* [Task requirements]: Return every line of the records below verbatim, with no pictures in the copy.

* [Entries shown]:
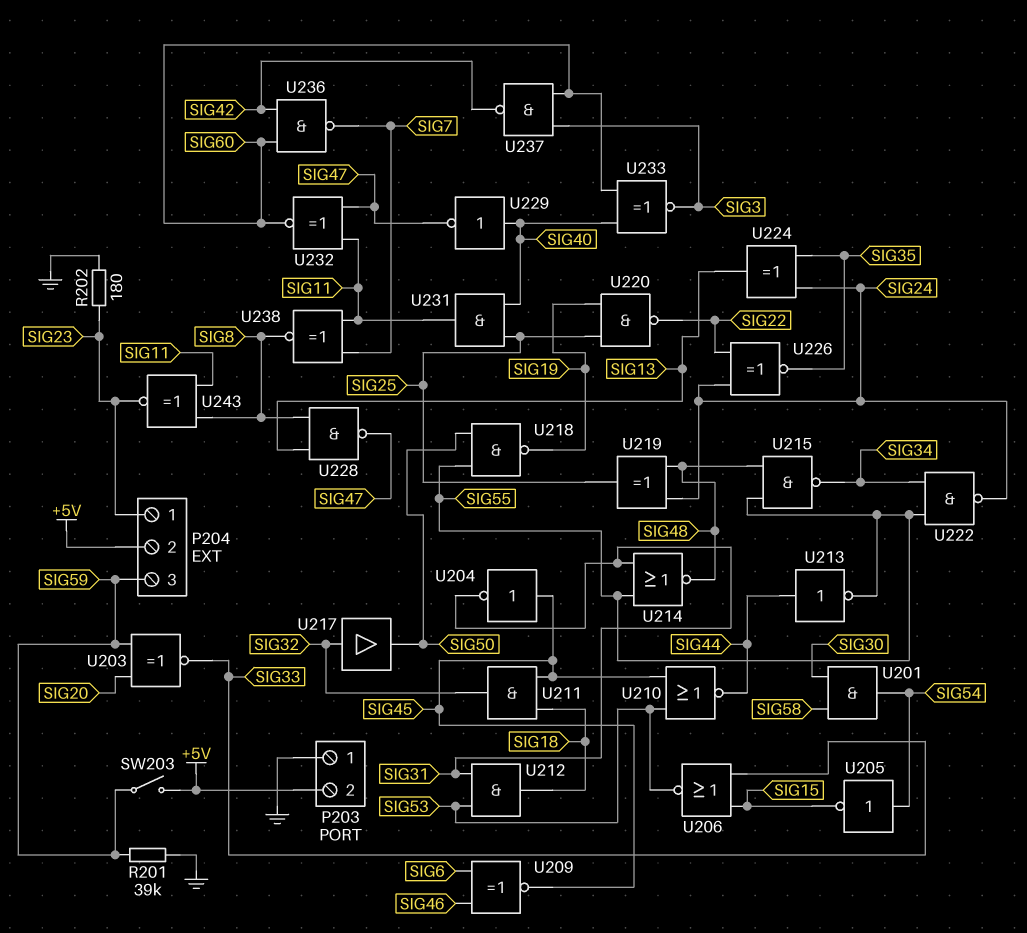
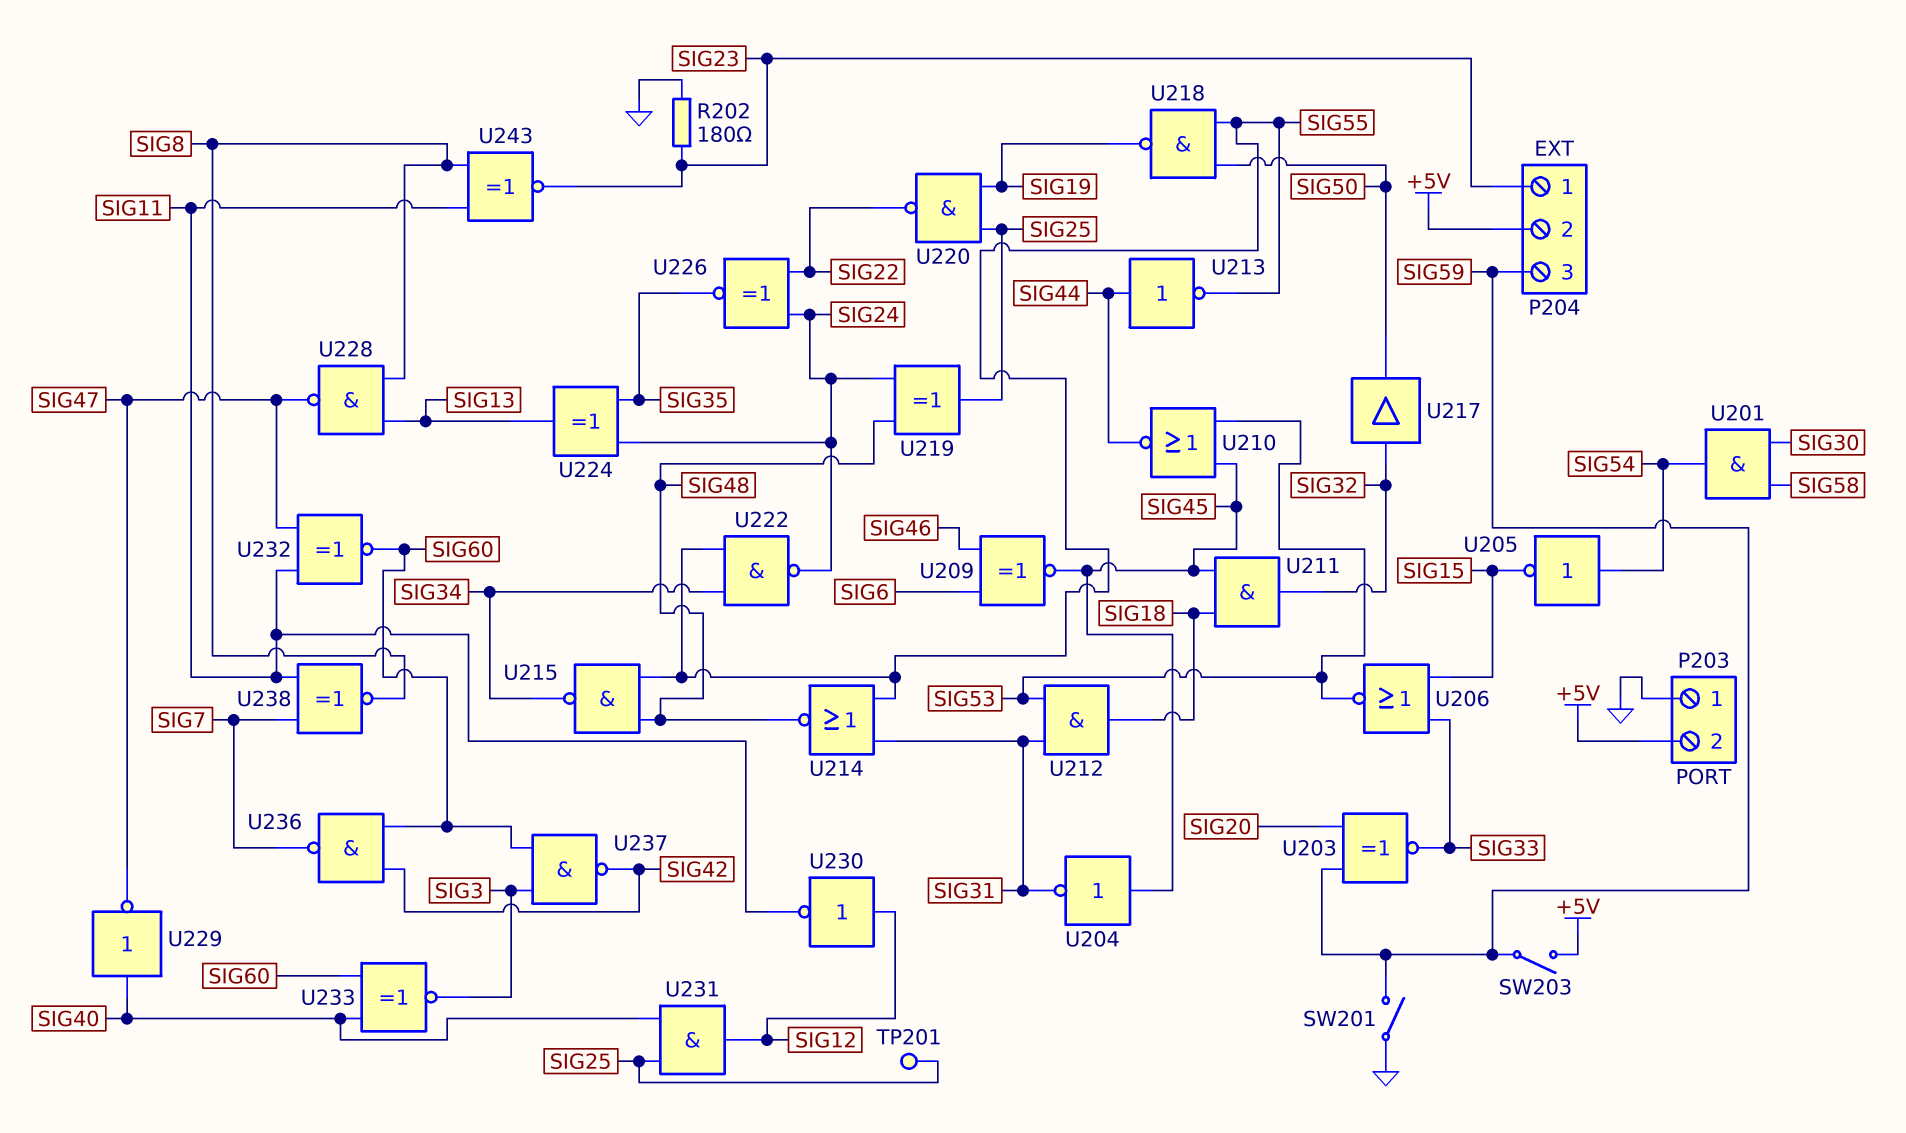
R201: 39k (GND, SIG59) -> none
SW201: none -> switch (GND, SIG59)
TP201: none -> test point (SIG25)
U230: none -> NOT (in SIG12, out SIG11)
U231: AND (in SIG25, in SIG40, out SIG11) -> AND (in SIG25, in SIG40, out SIG12)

* [Answer space]:
R201: 39k (GND, SIG59) -> none
SW201: none -> switch (GND, SIG59)
TP201: none -> test point (SIG25)
U230: none -> NOT (in SIG12, out SIG11)
U231: AND (in SIG25, in SIG40, out SIG11) -> AND (in SIG25, in SIG40, out SIG12)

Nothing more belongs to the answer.